#### Extracted data
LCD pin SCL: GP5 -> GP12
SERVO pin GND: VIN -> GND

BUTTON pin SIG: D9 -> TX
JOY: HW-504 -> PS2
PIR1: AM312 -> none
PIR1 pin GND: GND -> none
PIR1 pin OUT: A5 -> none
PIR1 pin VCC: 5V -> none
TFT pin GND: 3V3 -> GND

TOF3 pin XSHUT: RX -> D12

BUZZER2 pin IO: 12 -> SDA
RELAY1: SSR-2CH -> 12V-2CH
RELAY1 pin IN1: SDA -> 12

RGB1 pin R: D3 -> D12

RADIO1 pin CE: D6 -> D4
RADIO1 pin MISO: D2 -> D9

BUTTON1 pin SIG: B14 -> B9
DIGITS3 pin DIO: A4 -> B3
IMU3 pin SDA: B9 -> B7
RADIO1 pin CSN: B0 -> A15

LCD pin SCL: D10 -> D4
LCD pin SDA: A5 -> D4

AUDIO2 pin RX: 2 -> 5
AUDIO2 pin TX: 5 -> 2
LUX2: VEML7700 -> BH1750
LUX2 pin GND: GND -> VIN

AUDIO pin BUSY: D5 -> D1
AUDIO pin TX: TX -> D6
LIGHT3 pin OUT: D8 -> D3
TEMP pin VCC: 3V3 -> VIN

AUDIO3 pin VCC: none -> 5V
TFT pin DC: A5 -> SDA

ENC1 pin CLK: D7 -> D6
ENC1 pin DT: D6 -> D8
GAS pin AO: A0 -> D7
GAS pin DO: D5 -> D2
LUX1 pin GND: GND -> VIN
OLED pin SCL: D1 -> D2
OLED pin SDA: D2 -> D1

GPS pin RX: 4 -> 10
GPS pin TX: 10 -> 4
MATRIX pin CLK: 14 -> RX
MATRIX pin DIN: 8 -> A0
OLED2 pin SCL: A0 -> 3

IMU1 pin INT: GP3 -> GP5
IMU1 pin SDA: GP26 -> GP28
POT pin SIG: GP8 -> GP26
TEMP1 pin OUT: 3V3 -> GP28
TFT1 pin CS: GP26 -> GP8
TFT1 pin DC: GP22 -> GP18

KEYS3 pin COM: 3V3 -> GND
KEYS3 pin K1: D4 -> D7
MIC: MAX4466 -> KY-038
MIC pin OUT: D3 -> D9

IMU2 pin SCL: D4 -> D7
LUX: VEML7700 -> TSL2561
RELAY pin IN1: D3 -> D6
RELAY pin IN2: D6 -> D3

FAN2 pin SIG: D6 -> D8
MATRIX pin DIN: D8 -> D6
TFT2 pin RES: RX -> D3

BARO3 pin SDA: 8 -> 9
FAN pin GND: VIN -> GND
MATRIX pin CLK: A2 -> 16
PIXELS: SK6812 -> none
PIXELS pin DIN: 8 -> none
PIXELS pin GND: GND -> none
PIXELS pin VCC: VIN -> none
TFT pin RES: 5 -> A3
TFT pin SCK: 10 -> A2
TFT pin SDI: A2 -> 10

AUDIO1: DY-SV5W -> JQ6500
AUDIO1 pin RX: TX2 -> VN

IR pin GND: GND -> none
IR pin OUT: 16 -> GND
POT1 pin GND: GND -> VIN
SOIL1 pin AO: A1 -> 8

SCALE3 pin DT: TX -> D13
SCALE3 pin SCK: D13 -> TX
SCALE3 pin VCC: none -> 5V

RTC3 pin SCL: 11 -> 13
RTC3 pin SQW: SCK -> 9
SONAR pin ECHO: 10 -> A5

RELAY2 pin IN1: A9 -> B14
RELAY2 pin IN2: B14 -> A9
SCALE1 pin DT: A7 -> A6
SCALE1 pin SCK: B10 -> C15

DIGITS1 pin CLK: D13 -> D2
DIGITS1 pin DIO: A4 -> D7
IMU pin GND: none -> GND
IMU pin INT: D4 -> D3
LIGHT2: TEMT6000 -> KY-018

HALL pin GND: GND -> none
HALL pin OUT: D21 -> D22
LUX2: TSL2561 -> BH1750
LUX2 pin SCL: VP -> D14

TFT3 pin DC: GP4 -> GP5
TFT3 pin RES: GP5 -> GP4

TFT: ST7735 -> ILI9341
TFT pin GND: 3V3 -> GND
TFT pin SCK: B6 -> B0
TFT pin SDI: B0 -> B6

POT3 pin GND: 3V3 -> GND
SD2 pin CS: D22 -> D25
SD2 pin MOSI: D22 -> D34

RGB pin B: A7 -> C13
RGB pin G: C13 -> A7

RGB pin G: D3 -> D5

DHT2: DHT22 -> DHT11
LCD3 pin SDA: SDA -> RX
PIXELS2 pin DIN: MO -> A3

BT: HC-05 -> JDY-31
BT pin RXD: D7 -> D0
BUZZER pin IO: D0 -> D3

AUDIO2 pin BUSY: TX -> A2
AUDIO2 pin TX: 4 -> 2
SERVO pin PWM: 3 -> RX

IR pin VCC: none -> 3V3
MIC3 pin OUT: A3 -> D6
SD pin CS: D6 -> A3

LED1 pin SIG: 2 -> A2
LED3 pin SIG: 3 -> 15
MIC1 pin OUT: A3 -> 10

#### Work to be completed
Restate exactly the records above from their first line through the line that holds "SOIL1 pin AO: A1 -> 8", please, including both and leaving out all others.

#### Answer box
LCD pin SCL: GP5 -> GP12
SERVO pin GND: VIN -> GND

BUTTON pin SIG: D9 -> TX
JOY: HW-504 -> PS2
PIR1: AM312 -> none
PIR1 pin GND: GND -> none
PIR1 pin OUT: A5 -> none
PIR1 pin VCC: 5V -> none
TFT pin GND: 3V3 -> GND

TOF3 pin XSHUT: RX -> D12

BUZZER2 pin IO: 12 -> SDA
RELAY1: SSR-2CH -> 12V-2CH
RELAY1 pin IN1: SDA -> 12

RGB1 pin R: D3 -> D12

RADIO1 pin CE: D6 -> D4
RADIO1 pin MISO: D2 -> D9

BUTTON1 pin SIG: B14 -> B9
DIGITS3 pin DIO: A4 -> B3
IMU3 pin SDA: B9 -> B7
RADIO1 pin CSN: B0 -> A15

LCD pin SCL: D10 -> D4
LCD pin SDA: A5 -> D4

AUDIO2 pin RX: 2 -> 5
AUDIO2 pin TX: 5 -> 2
LUX2: VEML7700 -> BH1750
LUX2 pin GND: GND -> VIN

AUDIO pin BUSY: D5 -> D1
AUDIO pin TX: TX -> D6
LIGHT3 pin OUT: D8 -> D3
TEMP pin VCC: 3V3 -> VIN

AUDIO3 pin VCC: none -> 5V
TFT pin DC: A5 -> SDA

ENC1 pin CLK: D7 -> D6
ENC1 pin DT: D6 -> D8
GAS pin AO: A0 -> D7
GAS pin DO: D5 -> D2
LUX1 pin GND: GND -> VIN
OLED pin SCL: D1 -> D2
OLED pin SDA: D2 -> D1

GPS pin RX: 4 -> 10
GPS pin TX: 10 -> 4
MATRIX pin CLK: 14 -> RX
MATRIX pin DIN: 8 -> A0
OLED2 pin SCL: A0 -> 3

IMU1 pin INT: GP3 -> GP5
IMU1 pin SDA: GP26 -> GP28
POT pin SIG: GP8 -> GP26
TEMP1 pin OUT: 3V3 -> GP28
TFT1 pin CS: GP26 -> GP8
TFT1 pin DC: GP22 -> GP18

KEYS3 pin COM: 3V3 -> GND
KEYS3 pin K1: D4 -> D7
MIC: MAX4466 -> KY-038
MIC pin OUT: D3 -> D9

IMU2 pin SCL: D4 -> D7
LUX: VEML7700 -> TSL2561
RELAY pin IN1: D3 -> D6
RELAY pin IN2: D6 -> D3

FAN2 pin SIG: D6 -> D8
MATRIX pin DIN: D8 -> D6
TFT2 pin RES: RX -> D3

BARO3 pin SDA: 8 -> 9
FAN pin GND: VIN -> GND
MATRIX pin CLK: A2 -> 16
PIXELS: SK6812 -> none
PIXELS pin DIN: 8 -> none
PIXELS pin GND: GND -> none
PIXELS pin VCC: VIN -> none
TFT pin RES: 5 -> A3
TFT pin SCK: 10 -> A2
TFT pin SDI: A2 -> 10

AUDIO1: DY-SV5W -> JQ6500
AUDIO1 pin RX: TX2 -> VN

IR pin GND: GND -> none
IR pin OUT: 16 -> GND
POT1 pin GND: GND -> VIN
SOIL1 pin AO: A1 -> 8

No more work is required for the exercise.